Each line of the listing below that includes "test" should be reported.

******************************

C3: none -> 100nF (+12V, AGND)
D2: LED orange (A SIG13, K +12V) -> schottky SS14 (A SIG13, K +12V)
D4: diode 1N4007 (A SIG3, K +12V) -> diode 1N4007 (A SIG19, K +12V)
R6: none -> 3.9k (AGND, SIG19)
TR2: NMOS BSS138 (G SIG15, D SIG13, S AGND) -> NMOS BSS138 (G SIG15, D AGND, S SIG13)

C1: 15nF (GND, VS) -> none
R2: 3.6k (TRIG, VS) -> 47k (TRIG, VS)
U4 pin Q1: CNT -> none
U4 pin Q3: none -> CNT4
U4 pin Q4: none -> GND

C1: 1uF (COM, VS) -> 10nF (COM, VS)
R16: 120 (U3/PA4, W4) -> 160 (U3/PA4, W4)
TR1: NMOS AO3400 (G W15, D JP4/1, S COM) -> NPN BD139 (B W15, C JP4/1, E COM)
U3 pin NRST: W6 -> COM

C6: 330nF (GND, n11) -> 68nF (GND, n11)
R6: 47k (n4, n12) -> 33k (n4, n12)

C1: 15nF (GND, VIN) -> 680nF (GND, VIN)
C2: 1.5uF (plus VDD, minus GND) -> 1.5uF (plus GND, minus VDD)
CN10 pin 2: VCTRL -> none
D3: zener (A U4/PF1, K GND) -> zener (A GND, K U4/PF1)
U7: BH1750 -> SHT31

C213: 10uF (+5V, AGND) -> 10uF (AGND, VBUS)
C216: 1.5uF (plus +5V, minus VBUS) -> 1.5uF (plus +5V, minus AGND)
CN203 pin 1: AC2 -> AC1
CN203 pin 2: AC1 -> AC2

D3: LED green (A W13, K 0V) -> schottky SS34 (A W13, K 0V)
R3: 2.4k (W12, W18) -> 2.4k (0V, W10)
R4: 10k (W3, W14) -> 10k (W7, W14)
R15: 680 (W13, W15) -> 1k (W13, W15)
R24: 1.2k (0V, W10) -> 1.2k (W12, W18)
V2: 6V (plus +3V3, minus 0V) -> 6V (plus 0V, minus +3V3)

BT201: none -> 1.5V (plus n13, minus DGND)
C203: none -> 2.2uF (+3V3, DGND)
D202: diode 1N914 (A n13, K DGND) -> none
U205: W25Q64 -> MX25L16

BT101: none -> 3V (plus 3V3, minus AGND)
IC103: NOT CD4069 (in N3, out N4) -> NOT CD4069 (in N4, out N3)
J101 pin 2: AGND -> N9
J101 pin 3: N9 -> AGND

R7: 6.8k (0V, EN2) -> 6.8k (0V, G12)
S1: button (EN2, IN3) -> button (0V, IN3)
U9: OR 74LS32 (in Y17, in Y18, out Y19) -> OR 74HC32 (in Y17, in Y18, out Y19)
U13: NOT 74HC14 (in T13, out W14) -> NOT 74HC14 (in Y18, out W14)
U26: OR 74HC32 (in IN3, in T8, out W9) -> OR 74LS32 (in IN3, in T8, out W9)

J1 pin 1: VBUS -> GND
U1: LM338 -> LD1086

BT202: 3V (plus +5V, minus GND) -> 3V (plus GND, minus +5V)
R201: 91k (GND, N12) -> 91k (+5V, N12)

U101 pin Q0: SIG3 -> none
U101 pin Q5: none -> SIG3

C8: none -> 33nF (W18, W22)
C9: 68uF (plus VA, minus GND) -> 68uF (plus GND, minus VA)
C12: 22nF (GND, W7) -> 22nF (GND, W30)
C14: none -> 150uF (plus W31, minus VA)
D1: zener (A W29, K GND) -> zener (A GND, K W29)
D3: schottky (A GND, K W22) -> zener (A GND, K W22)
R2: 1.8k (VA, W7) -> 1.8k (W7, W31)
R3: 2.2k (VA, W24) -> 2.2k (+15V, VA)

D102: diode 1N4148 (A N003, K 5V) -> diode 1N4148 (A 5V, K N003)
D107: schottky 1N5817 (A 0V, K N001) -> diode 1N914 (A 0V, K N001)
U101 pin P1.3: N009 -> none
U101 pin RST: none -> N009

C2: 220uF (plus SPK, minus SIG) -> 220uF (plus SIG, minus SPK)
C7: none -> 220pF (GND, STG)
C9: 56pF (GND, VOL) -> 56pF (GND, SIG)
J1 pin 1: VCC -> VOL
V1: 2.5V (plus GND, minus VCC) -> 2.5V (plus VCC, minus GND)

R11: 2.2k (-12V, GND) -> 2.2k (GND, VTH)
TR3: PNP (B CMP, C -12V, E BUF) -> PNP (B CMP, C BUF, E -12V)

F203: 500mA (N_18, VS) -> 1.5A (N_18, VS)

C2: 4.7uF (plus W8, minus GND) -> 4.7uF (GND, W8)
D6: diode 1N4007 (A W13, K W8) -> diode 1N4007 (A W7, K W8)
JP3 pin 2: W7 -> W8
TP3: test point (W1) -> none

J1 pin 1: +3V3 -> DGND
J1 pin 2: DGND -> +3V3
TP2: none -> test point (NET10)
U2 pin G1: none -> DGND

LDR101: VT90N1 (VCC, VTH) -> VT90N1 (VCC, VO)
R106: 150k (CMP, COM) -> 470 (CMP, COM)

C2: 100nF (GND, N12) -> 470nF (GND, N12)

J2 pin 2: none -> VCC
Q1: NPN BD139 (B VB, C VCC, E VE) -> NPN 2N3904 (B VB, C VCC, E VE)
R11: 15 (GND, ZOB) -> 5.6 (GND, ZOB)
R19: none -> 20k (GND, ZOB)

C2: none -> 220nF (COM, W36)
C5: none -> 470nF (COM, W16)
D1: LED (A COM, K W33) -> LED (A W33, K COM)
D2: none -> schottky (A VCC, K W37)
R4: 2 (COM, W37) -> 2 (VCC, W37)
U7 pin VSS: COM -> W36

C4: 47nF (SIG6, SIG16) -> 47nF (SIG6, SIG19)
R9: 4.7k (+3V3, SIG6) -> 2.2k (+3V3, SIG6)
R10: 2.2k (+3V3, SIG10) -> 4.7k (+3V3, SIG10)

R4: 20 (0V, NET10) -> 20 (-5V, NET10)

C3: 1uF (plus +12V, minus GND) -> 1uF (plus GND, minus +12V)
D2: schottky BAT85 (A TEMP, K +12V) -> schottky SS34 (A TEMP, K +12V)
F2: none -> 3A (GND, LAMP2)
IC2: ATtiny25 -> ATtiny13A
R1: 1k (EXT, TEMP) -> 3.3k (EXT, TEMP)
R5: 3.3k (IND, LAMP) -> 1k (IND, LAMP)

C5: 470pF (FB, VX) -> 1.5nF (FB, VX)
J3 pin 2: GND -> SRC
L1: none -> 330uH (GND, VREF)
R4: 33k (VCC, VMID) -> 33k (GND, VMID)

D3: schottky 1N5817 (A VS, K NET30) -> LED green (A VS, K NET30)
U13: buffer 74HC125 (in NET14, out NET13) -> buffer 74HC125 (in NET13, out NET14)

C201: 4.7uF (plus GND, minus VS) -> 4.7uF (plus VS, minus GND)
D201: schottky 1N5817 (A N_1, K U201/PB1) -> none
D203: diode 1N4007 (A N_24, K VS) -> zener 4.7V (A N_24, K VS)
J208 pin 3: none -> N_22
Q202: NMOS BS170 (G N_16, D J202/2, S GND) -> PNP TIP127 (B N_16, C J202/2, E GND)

******************************

Solution for this exercise:
TP3: test point (W1) -> none
TP2: none -> test point (NET10)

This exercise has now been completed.